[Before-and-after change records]

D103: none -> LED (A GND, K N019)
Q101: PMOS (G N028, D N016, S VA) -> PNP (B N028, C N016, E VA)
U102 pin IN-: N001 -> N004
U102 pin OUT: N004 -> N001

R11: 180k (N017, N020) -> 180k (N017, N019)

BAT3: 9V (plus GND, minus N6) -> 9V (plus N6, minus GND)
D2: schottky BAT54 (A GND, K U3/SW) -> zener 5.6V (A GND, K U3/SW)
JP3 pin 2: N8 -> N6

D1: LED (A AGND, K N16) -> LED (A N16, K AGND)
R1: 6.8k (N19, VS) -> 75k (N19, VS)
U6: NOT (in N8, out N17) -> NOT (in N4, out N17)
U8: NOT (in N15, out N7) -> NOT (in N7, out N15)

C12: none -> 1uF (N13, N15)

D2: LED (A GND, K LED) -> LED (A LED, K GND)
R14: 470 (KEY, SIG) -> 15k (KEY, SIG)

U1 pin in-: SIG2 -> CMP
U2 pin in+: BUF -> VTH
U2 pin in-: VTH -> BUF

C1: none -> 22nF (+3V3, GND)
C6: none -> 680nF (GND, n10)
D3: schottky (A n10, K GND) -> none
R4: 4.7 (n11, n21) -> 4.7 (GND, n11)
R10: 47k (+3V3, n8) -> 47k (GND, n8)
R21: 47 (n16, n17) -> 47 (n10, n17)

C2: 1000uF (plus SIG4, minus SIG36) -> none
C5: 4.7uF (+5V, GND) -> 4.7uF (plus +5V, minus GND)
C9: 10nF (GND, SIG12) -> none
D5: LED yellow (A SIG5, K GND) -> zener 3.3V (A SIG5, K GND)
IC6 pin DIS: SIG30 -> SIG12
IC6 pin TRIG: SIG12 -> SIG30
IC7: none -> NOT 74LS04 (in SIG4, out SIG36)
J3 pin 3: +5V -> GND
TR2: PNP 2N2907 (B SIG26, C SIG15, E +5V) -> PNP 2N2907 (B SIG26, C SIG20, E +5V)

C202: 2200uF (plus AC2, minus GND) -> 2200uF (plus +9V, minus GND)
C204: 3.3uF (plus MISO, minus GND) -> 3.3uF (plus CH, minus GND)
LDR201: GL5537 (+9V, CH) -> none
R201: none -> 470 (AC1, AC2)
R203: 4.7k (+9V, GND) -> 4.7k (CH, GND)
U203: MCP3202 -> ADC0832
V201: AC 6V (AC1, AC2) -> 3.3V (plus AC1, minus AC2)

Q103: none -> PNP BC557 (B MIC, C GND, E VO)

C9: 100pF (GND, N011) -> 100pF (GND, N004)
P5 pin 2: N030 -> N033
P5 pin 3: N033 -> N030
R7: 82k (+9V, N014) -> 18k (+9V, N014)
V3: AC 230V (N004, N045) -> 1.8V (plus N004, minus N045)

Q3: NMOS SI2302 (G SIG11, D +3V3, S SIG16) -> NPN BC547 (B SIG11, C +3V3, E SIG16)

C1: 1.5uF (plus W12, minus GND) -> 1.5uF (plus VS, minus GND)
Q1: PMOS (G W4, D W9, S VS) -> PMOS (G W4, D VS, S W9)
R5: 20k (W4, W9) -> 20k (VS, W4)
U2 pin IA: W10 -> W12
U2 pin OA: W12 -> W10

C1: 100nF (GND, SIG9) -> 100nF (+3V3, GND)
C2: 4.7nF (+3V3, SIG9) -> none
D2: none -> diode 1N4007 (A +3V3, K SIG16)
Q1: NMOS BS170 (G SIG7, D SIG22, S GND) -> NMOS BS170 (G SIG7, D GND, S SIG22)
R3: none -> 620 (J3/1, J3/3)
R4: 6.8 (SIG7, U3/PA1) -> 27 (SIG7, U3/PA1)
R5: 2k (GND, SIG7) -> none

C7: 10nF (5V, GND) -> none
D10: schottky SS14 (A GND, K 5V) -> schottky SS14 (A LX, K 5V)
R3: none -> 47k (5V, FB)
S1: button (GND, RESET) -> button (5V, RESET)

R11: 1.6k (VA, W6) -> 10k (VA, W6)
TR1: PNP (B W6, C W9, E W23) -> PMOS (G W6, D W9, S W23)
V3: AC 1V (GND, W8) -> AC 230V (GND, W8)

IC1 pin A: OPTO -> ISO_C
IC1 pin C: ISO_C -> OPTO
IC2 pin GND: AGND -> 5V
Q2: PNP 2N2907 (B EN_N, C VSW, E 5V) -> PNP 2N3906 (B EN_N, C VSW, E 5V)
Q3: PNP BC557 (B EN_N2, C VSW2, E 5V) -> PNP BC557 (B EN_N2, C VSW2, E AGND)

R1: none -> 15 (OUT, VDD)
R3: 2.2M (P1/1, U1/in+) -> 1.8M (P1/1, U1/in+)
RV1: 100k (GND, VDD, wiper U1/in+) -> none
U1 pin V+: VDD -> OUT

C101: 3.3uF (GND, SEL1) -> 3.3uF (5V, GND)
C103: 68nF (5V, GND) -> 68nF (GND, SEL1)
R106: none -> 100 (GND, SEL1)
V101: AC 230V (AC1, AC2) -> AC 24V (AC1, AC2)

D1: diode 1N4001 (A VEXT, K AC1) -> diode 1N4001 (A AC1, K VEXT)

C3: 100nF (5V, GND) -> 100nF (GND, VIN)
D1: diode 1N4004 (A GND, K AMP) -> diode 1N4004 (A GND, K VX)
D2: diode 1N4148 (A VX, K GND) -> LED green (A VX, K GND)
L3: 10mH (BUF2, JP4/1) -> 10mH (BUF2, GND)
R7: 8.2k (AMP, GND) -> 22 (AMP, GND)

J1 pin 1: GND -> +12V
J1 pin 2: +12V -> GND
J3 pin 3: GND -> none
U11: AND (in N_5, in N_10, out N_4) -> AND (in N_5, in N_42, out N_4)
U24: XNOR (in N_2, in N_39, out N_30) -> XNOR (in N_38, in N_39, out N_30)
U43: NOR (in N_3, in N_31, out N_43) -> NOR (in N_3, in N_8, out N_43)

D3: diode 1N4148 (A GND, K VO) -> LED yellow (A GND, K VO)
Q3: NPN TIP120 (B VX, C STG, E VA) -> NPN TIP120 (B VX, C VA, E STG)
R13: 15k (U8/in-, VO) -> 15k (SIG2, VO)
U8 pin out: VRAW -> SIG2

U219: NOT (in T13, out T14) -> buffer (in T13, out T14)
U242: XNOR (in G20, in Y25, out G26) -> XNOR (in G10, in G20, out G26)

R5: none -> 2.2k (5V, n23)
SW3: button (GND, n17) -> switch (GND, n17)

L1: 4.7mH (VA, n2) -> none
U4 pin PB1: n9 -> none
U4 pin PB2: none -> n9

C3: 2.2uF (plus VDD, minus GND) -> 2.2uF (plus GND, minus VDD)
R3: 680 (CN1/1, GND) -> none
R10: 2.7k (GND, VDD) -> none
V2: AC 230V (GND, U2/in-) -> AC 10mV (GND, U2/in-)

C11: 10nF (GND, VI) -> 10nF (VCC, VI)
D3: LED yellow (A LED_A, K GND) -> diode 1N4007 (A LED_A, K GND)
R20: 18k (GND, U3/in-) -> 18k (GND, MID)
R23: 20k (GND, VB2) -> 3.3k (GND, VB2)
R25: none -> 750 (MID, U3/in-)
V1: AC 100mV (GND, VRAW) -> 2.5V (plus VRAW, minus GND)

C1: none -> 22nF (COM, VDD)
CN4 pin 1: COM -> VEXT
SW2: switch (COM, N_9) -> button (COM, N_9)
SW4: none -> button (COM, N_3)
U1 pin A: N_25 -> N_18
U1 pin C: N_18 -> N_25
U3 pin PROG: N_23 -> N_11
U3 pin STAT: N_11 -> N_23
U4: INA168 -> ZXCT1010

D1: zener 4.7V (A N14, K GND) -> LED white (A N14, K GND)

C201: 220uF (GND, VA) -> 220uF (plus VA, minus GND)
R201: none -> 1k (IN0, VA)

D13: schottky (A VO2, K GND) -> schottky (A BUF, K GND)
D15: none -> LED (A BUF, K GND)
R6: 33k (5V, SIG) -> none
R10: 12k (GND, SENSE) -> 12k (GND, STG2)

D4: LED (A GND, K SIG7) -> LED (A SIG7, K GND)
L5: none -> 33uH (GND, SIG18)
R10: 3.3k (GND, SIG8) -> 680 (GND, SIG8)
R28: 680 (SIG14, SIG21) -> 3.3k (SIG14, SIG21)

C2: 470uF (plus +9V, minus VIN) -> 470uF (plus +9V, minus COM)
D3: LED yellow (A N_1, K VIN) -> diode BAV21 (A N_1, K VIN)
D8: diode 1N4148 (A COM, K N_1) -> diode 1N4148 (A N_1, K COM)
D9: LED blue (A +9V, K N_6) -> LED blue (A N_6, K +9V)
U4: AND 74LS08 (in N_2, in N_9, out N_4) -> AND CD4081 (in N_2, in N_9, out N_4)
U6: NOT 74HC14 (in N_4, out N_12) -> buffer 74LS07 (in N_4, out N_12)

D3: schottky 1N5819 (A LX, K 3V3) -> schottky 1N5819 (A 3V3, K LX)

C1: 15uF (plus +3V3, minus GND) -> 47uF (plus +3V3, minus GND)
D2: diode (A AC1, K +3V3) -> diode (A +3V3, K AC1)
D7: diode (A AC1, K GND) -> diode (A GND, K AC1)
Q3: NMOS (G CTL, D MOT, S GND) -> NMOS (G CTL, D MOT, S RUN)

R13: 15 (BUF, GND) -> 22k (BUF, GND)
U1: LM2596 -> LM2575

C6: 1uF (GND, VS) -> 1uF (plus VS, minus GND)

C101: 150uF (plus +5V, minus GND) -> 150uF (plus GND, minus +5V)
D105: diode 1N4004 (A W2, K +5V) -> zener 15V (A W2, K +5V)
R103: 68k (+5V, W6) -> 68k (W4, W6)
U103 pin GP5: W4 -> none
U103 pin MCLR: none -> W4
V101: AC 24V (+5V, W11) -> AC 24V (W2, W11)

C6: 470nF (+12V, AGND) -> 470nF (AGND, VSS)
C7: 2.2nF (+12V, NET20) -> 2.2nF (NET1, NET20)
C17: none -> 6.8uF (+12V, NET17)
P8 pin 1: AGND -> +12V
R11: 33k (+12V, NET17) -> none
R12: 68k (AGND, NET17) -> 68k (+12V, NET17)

» Your goal: Each line in the entries above, starting at the line with "D8: diode 1N4148" and ending at the line with "C101: 150uF (plus", is to be printed exactly, and only those lines.

» Task answer:
D8: diode 1N4148 (A COM, K N_1) -> diode 1N4148 (A N_1, K COM)
D9: LED blue (A +9V, K N_6) -> LED blue (A N_6, K +9V)
U4: AND 74LS08 (in N_2, in N_9, out N_4) -> AND CD4081 (in N_2, in N_9, out N_4)
U6: NOT 74HC14 (in N_4, out N_12) -> buffer 74LS07 (in N_4, out N_12)

D3: schottky 1N5819 (A LX, K 3V3) -> schottky 1N5819 (A 3V3, K LX)

C1: 15uF (plus +3V3, minus GND) -> 47uF (plus +3V3, minus GND)
D2: diode (A AC1, K +3V3) -> diode (A +3V3, K AC1)
D7: diode (A AC1, K GND) -> diode (A GND, K AC1)
Q3: NMOS (G CTL, D MOT, S GND) -> NMOS (G CTL, D MOT, S RUN)

R13: 15 (BUF, GND) -> 22k (BUF, GND)
U1: LM2596 -> LM2575

C6: 1uF (GND, VS) -> 1uF (plus VS, minus GND)

C101: 150uF (plus +5V, minus GND) -> 150uF (plus GND, minus +5V)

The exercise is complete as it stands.